[WHAT YOU SHOULD DO]: All records below must be written out exactly, with the pictures excluded.

(Recorded data)
•••

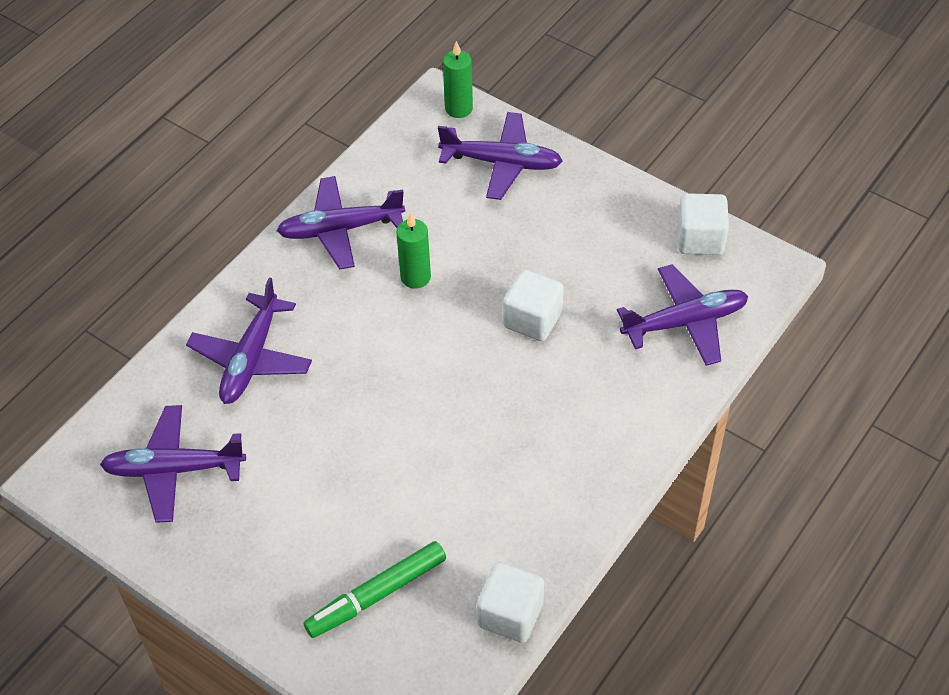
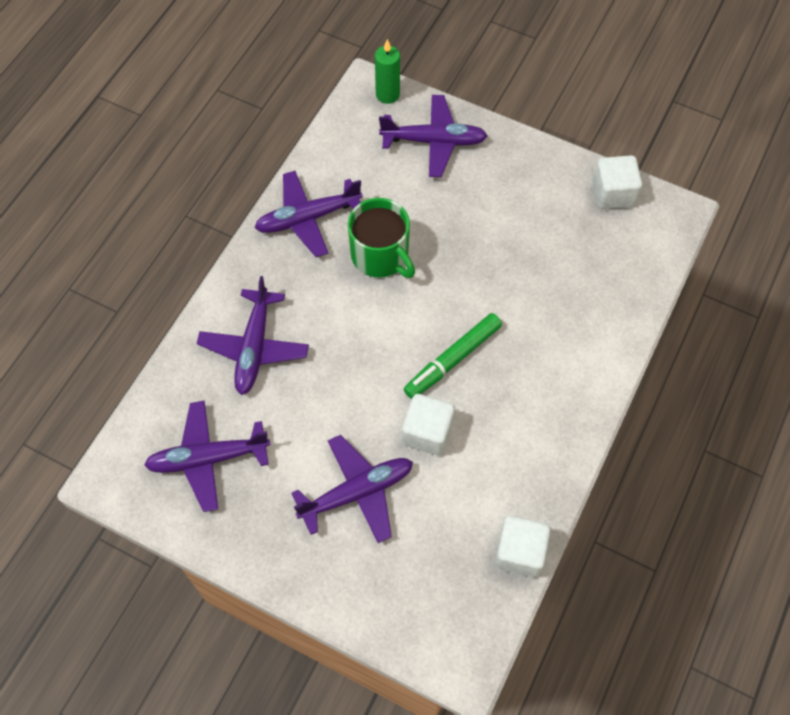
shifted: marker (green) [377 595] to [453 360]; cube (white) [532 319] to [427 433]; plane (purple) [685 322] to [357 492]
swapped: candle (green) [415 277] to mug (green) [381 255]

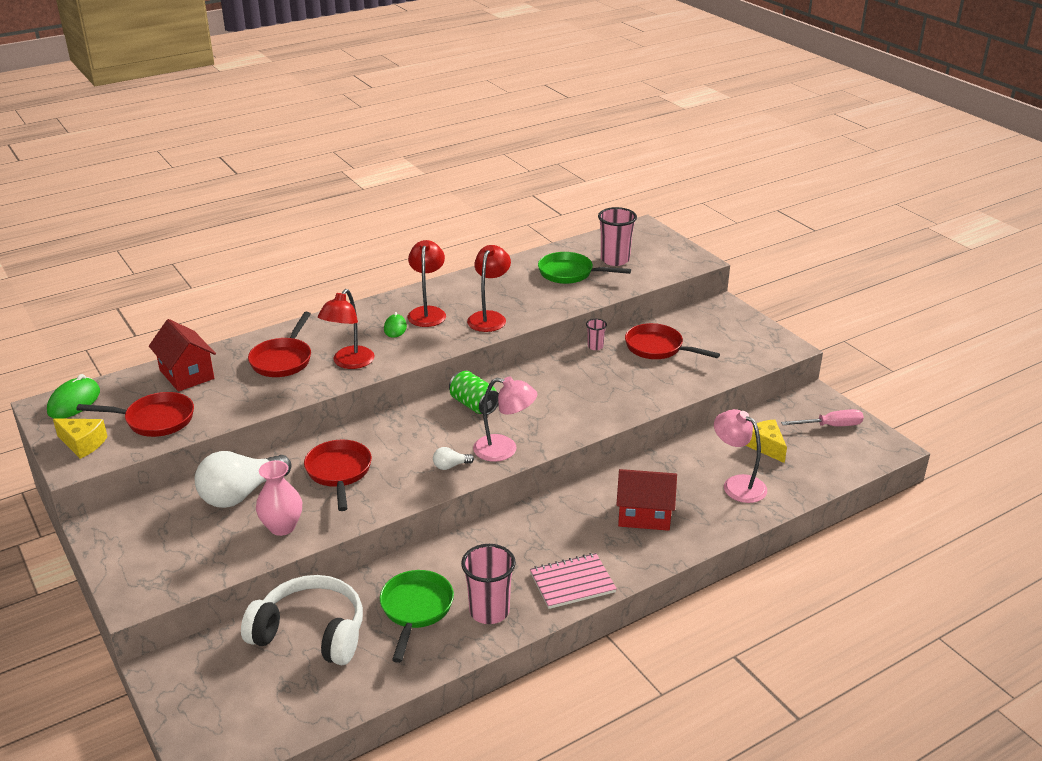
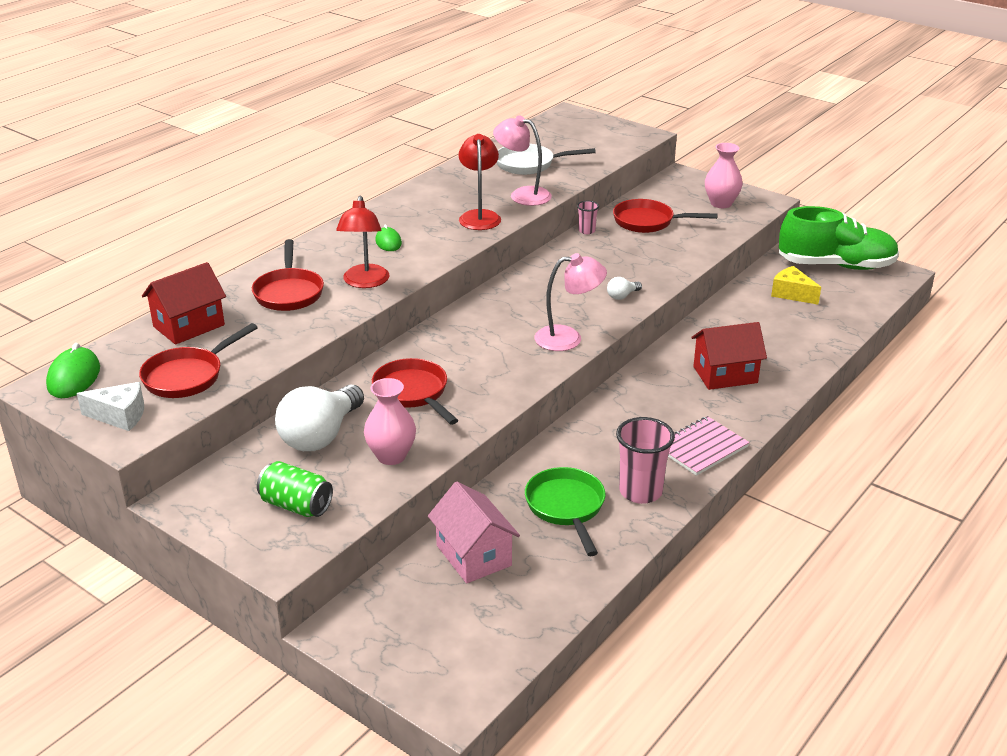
gone: lamp (red) [427 312]; cup (pink) [615 260]
new: vase (pink) [721 203]
shifted: light bulb (white) [450 466] to [622 296]; can (green) [474 405] to [296 505]; lamp (pink) [737 484] to [522 195]
swapped: headphones (white) [310 633] to house (pink) [474 555]; screwdriver (pink) [830 426] to shoe (green) [836 265]
repainted: cheese (yellow) [83 444] to cheese (white) [120 416]; pan (green) [570 273] to pan (white) [529 164]
rotated: pan (red) [155 420] = [188 376] 150 degrees clockwise; house (red) [187 374] = [189 326] 75 degrees counterclockwise

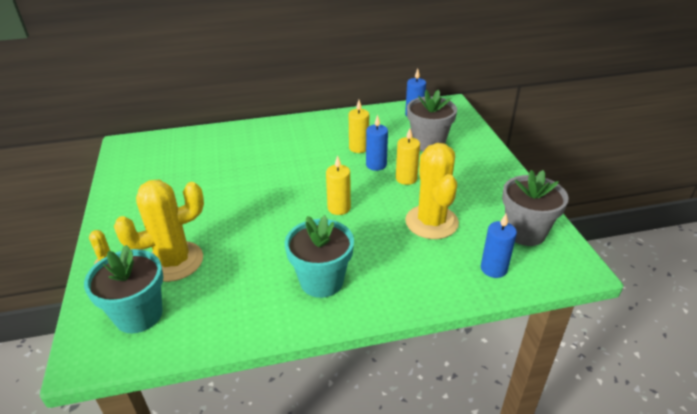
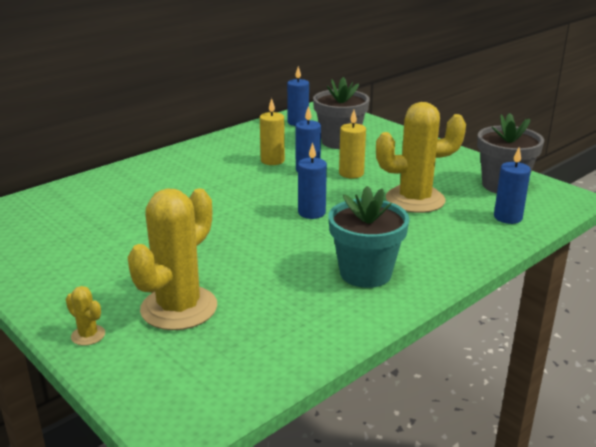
gone: flower pot (turquoise) [139 315]
repainted: candle (yellow) [339 208] to candle (blue) [311 213]
rotated: cactus (yellow) [431 222] = [415 200] 60 degrees counterclockwise

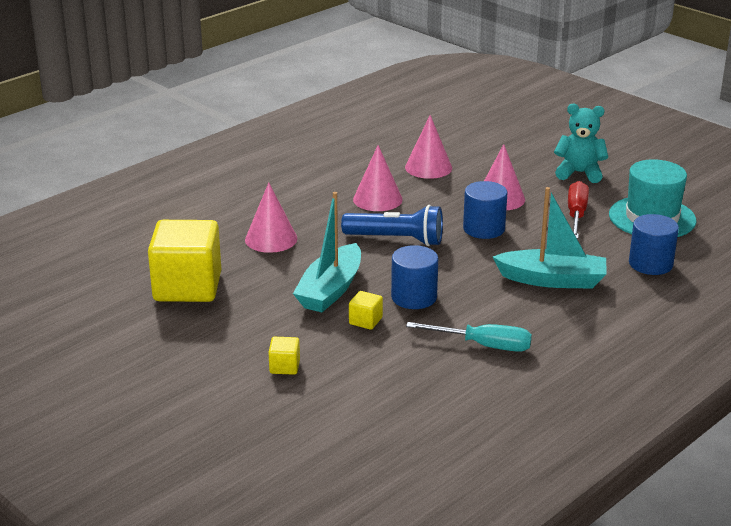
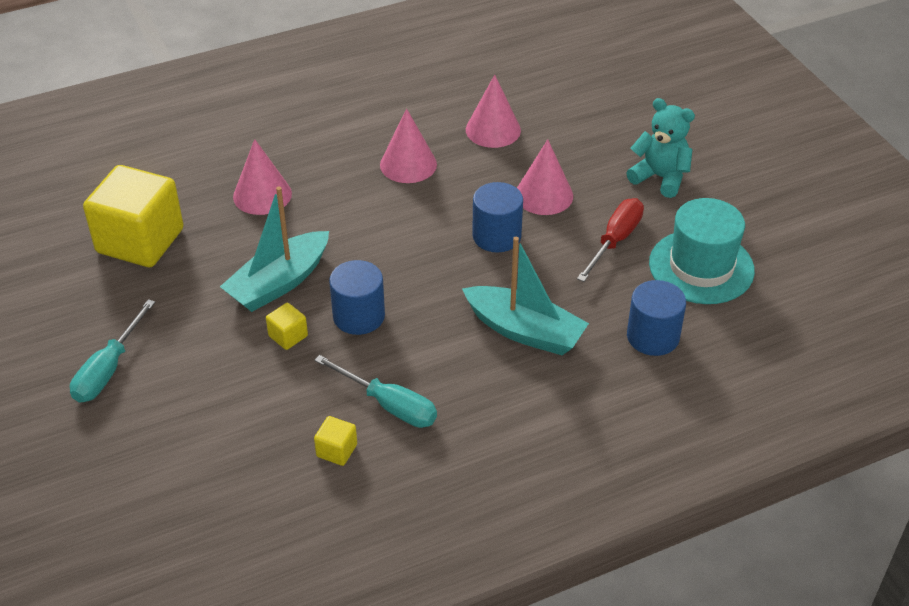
gone: flashlight (blue) [396 240]
new: screwdriver (turquoise) [109 369]
shifted: cube (yellow) [284 367] to [336 450]

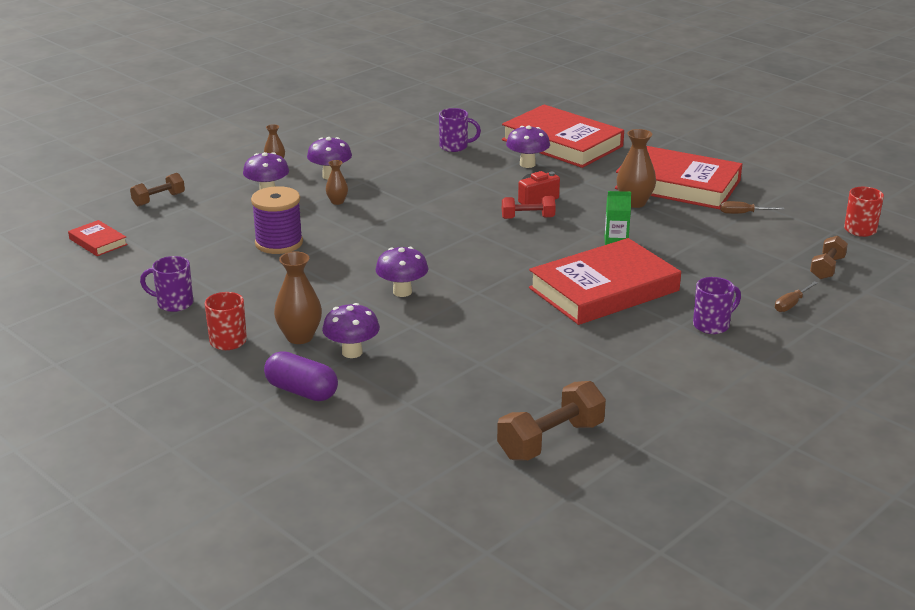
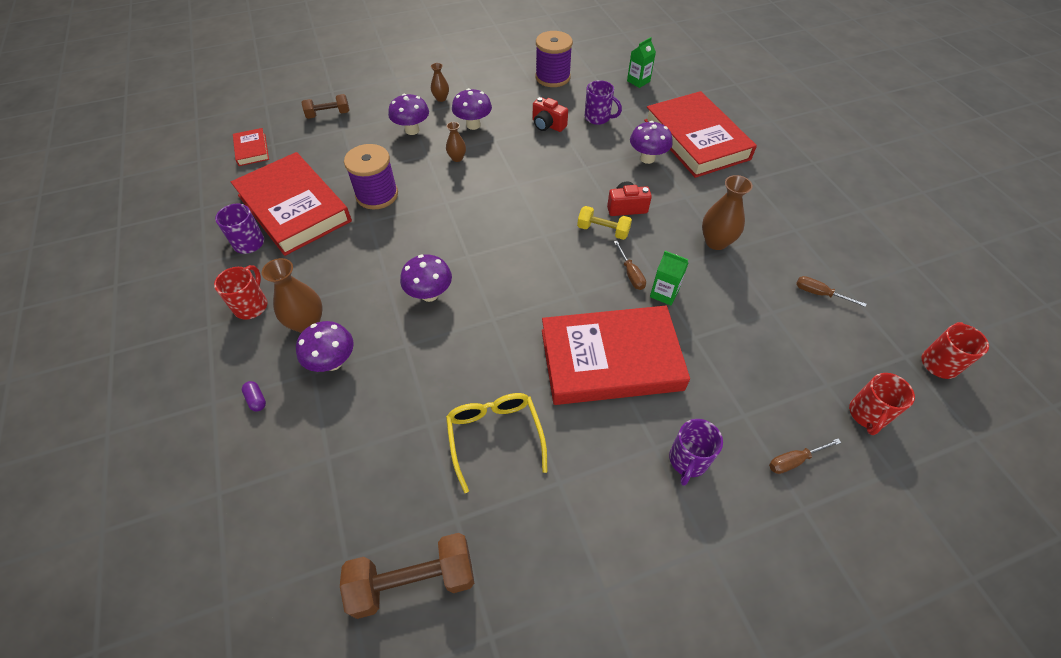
new: glasses (yellow) [495 436]; camera (red) [548 125]; spool (purple) [552 77]; screwdriver (brown) [631 274]; carton (green) [638 81]
shifted: book (red) [677 184] to [294 208]
swapped: dumbbell (brown) [827 268] to mug (red) [867 415]
repainted: dumbbell (red) [528 218] to dumbbell (yellow) [603 230]
rotated: mug (purple) [712 325] = [688 460] 120 degrees clockwise
scaled: capsule (purple) [301 391] = [256 399] x0.45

•••

[RESULT]:
shifted: marker (green) [377 595] to [453 360]; cube (white) [532 319] to [427 433]; plane (purple) [685 322] to [357 492]
swapped: candle (green) [415 277] to mug (green) [381 255]

gone: lamp (red) [427 312]; cup (pink) [615 260]
new: vase (pink) [721 203]
shifted: light bulb (white) [450 466] to [622 296]; can (green) [474 405] to [296 505]; lamp (pink) [737 484] to [522 195]
swapped: headphones (white) [310 633] to house (pink) [474 555]; screwdriver (pink) [830 426] to shoe (green) [836 265]
repainted: cheese (yellow) [83 444] to cheese (white) [120 416]; pan (green) [570 273] to pan (white) [529 164]
rotated: pan (red) [155 420] = [188 376] 150 degrees clockwise; house (red) [187 374] = [189 326] 75 degrees counterclockwise

gone: flower pot (turquoise) [139 315]
repainted: candle (yellow) [339 208] to candle (blue) [311 213]
rotated: cactus (yellow) [431 222] = [415 200] 60 degrees counterclockwise

gone: flashlight (blue) [396 240]
new: screwdriver (turquoise) [109 369]
shifted: cube (yellow) [284 367] to [336 450]

new: glasses (yellow) [495 436]; camera (red) [548 125]; spool (purple) [552 77]; screwdriver (brown) [631 274]; carton (green) [638 81]
shifted: book (red) [677 184] to [294 208]
swapped: dumbbell (brown) [827 268] to mug (red) [867 415]
repainted: dumbbell (red) [528 218] to dumbbell (yellow) [603 230]
rotated: mug (purple) [712 325] = [688 460] 120 degrees clockwise
scaled: capsule (purple) [301 391] = [256 399] x0.45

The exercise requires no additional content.